DATA LISTING below:
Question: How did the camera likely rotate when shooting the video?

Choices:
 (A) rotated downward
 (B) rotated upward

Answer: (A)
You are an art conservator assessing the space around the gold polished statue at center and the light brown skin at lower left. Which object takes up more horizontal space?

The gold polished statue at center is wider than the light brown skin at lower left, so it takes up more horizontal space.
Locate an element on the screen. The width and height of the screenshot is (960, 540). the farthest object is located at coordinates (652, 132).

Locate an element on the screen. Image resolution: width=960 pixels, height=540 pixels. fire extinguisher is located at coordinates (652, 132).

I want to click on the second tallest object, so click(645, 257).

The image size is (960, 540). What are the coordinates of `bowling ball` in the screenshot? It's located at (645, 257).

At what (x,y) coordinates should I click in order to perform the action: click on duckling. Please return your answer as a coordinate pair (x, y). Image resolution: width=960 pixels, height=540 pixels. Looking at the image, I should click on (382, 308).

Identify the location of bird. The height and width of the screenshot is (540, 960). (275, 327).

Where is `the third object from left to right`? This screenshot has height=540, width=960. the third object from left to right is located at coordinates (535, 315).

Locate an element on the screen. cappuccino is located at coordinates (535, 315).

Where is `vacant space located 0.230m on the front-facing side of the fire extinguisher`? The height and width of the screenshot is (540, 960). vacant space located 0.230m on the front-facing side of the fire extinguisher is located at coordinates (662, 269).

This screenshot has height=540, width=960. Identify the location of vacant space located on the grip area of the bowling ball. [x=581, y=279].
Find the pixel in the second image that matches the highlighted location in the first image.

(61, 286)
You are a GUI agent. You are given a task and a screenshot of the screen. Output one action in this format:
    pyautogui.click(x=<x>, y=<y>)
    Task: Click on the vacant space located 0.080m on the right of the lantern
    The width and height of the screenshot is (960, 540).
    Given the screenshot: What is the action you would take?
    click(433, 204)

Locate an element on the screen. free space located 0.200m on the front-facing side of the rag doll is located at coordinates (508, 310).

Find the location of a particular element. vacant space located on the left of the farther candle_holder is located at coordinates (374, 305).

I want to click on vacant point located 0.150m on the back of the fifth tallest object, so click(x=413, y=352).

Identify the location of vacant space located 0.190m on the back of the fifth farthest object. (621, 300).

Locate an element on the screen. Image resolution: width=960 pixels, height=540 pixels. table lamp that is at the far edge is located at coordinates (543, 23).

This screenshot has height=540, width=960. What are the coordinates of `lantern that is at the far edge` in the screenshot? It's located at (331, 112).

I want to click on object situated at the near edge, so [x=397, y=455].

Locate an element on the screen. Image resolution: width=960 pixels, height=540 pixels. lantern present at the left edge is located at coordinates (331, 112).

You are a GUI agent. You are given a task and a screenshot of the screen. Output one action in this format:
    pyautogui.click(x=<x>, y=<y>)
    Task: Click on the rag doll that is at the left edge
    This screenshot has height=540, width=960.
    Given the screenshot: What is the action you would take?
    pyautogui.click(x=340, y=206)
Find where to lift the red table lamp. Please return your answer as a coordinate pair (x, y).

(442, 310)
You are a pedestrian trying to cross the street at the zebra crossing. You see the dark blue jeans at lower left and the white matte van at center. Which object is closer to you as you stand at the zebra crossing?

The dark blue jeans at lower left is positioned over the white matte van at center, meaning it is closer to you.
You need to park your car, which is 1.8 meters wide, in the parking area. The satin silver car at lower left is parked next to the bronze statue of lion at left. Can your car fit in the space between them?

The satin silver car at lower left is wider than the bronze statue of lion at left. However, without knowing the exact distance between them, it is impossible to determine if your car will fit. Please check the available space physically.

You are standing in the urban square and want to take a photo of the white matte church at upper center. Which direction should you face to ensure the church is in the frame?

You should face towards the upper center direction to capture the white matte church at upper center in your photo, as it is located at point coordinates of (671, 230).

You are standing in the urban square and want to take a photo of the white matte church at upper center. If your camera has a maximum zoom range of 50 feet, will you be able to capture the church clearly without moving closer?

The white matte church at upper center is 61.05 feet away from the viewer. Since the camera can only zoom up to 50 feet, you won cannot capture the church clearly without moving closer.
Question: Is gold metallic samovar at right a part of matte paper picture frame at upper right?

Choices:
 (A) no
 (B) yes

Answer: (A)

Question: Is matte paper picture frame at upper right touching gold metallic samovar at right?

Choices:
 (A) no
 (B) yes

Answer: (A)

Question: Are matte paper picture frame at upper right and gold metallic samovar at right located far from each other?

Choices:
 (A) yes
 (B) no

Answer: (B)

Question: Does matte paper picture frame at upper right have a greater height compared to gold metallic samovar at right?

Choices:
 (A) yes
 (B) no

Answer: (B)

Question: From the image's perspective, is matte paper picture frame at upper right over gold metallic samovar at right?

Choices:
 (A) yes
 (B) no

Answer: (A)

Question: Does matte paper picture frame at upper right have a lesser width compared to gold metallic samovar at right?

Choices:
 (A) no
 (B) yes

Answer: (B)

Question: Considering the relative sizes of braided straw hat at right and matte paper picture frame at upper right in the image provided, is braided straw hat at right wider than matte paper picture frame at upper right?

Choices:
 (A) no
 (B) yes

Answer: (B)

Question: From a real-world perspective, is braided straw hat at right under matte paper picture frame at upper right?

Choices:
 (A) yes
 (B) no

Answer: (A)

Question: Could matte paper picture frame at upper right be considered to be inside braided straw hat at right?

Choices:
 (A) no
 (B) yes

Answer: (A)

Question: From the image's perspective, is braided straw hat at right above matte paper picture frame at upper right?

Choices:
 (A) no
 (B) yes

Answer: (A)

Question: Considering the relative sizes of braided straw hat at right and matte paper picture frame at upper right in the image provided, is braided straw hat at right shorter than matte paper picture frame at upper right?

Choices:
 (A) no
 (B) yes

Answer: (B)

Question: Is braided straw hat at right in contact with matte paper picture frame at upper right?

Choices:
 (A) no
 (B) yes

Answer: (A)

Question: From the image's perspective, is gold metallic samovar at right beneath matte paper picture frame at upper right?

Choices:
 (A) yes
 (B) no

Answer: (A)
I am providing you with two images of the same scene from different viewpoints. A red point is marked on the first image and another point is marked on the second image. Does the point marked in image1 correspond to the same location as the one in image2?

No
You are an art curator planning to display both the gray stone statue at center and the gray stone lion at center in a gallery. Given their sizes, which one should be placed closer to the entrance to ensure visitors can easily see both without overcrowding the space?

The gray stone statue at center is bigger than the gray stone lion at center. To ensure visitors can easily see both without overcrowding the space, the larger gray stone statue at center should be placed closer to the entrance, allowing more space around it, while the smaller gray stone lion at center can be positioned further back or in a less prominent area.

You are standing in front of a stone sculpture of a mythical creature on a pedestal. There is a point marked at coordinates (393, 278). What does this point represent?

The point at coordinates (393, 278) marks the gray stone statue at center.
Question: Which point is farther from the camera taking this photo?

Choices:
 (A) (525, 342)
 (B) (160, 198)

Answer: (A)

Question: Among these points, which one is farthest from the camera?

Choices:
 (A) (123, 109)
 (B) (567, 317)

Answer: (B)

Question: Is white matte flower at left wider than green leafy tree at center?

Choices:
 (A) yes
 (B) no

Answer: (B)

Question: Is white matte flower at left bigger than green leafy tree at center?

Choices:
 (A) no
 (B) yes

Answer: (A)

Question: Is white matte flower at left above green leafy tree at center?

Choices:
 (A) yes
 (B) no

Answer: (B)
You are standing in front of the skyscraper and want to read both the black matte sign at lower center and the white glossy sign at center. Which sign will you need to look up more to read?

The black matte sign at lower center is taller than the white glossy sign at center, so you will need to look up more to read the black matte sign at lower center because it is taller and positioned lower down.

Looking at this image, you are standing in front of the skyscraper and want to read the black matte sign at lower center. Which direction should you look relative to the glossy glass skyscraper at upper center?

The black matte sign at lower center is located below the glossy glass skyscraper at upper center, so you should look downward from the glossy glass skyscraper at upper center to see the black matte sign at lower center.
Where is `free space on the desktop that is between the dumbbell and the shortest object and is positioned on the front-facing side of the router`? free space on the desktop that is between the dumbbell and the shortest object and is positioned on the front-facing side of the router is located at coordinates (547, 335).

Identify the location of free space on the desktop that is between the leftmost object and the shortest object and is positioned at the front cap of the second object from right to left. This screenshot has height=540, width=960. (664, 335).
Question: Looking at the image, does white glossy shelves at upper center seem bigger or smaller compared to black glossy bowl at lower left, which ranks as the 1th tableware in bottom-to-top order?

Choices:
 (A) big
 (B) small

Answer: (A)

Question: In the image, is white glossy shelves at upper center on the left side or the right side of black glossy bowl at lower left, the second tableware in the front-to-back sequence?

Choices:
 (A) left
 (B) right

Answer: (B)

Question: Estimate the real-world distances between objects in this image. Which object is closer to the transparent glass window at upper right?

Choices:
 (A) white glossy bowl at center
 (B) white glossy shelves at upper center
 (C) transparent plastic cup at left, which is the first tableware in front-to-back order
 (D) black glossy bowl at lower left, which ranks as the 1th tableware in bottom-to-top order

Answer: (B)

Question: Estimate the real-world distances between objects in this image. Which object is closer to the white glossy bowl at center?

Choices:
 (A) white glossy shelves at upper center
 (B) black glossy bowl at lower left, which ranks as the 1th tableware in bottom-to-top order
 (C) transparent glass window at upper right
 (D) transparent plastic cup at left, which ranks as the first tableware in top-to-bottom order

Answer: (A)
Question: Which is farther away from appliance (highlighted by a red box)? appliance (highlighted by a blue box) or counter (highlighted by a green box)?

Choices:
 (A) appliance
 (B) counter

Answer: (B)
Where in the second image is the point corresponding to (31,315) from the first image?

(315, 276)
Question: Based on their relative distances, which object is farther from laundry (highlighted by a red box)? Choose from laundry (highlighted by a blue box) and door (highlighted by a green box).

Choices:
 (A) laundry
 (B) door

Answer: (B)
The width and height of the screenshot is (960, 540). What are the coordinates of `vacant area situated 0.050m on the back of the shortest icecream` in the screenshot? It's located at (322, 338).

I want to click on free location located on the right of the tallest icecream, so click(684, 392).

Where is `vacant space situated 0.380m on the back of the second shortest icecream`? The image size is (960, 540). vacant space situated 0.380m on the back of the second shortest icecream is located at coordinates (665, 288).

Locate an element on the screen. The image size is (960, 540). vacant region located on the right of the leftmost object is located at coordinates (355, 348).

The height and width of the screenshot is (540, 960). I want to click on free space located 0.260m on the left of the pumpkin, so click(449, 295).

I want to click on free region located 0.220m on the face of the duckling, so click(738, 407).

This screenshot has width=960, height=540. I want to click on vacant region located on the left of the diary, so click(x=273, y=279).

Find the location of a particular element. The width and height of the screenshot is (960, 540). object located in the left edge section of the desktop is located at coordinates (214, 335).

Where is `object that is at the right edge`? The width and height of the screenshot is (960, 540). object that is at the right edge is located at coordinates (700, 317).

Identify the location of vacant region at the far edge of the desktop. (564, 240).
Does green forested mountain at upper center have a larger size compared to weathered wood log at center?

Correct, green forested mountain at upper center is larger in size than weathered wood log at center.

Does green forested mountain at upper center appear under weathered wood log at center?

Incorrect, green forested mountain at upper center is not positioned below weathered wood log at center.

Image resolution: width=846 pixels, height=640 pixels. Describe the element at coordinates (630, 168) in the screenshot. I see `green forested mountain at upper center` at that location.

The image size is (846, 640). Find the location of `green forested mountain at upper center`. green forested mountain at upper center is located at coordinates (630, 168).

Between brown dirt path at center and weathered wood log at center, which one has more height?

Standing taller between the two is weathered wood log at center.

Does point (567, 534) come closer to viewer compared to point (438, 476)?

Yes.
End of DATA LISTING.
**TASK**
List every line of the records that contains the word "rotated", copying each line in full.

**EXERCISE SOLUTION**
 (A) rotated downward
 (B) rotated upward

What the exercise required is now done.